◆ What to produce
Among the entries below, please repeat exactly and only the lines from the line containing "D202: LED red" to the line containing "R204: 100k (GND, N7) -> 3.3k (GND, N7)", both lines included.
-------- Listed entries --------
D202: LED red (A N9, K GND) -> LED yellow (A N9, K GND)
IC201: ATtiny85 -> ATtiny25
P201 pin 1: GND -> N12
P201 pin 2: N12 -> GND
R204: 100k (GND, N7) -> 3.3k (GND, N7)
--------
-------- Listed entries --------
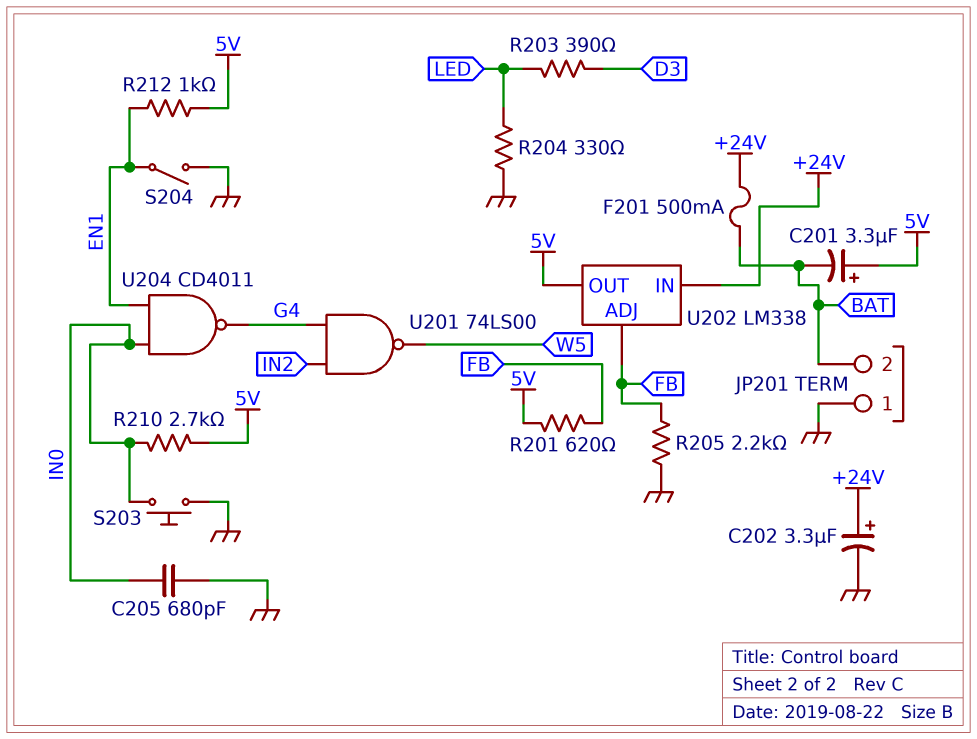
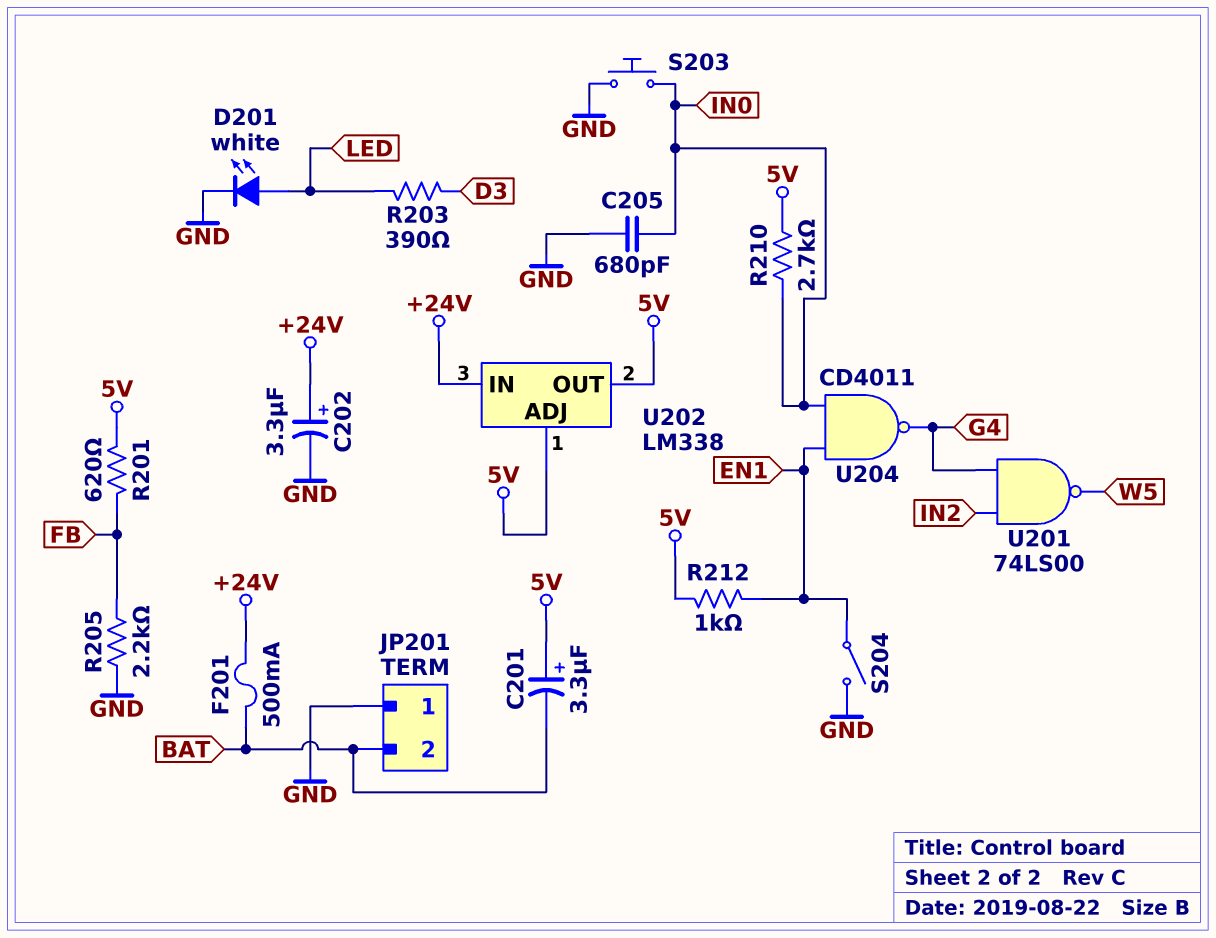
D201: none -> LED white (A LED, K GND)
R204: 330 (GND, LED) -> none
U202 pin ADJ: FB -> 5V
--------
-------- Listed entries --------
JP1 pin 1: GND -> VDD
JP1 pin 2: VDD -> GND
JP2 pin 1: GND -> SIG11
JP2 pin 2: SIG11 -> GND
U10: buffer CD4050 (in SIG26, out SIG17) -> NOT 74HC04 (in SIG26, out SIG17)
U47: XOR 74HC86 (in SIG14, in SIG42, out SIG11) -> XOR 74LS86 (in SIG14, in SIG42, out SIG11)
--------
◆ Result for this exercise
D202: LED red (A N9, K GND) -> LED yellow (A N9, K GND)
IC201: ATtiny85 -> ATtiny25
P201 pin 1: GND -> N12
P201 pin 2: N12 -> GND
R204: 100k (GND, N7) -> 3.3k (GND, N7)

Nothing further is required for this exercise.